◆ **Supplied material**:
*** Begin section ***

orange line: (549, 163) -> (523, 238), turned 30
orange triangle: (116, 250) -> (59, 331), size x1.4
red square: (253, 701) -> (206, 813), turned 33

*** End section ***
*** Begin section ***

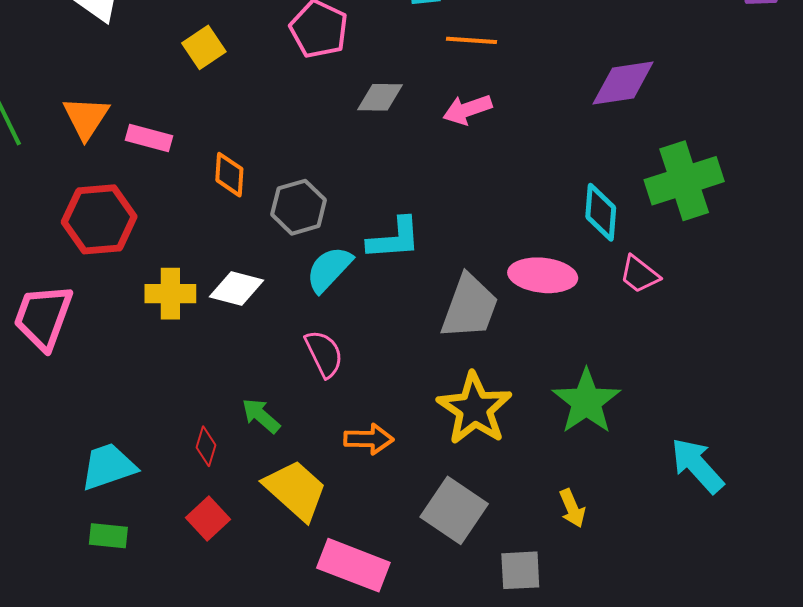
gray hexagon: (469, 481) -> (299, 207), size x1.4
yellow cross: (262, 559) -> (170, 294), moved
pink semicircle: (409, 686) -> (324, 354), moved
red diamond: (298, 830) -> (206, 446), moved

*** End section ***

◆ **What needs to be done**: Extract from the listing above the lines between the line containing "yellow cross: (262, 559) -> (170, 294), moved" and the line containing "red diamond: (298, 830) -> (206, 446), moved", keeping both of those lines. Output nothing else.

◆ **Response area**:
yellow cross: (262, 559) -> (170, 294), moved
pink semicircle: (409, 686) -> (324, 354), moved
red diamond: (298, 830) -> (206, 446), moved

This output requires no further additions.